Prompt: Print exactly those lines that run from the beginning of the data to the line bearing "lime brick J3", inclusive.

===== Data in this exercise

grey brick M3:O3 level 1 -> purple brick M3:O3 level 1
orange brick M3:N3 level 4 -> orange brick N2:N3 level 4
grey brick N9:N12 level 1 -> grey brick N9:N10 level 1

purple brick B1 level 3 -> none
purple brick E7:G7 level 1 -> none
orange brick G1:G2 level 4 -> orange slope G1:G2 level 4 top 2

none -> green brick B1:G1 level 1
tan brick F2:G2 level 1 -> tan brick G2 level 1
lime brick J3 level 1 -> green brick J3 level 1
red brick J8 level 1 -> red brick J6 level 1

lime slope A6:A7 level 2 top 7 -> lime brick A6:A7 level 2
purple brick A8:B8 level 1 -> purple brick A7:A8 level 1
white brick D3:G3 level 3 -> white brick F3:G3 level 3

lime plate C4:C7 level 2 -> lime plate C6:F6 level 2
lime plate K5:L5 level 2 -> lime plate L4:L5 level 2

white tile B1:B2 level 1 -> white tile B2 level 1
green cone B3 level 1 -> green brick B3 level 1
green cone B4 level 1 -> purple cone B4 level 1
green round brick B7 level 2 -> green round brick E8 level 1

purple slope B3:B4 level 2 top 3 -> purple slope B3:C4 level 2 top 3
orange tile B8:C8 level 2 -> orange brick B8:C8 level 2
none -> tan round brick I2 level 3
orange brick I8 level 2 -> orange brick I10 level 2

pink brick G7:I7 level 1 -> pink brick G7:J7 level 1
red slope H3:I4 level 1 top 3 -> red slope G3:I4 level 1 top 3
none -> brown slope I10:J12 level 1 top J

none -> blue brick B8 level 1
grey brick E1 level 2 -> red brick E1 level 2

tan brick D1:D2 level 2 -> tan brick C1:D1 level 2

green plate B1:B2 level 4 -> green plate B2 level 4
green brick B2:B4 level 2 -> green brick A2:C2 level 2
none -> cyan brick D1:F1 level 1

==========

Result of this task:
grey brick M3:O3 level 1 -> purple brick M3:O3 level 1
orange brick M3:N3 level 4 -> orange brick N2:N3 level 4
grey brick N9:N12 level 1 -> grey brick N9:N10 level 1

purple brick B1 level 3 -> none
purple brick E7:G7 level 1 -> none
orange brick G1:G2 level 4 -> orange slope G1:G2 level 4 top 2

none -> green brick B1:G1 level 1
tan brick F2:G2 level 1 -> tan brick G2 level 1
lime brick J3 level 1 -> green brick J3 level 1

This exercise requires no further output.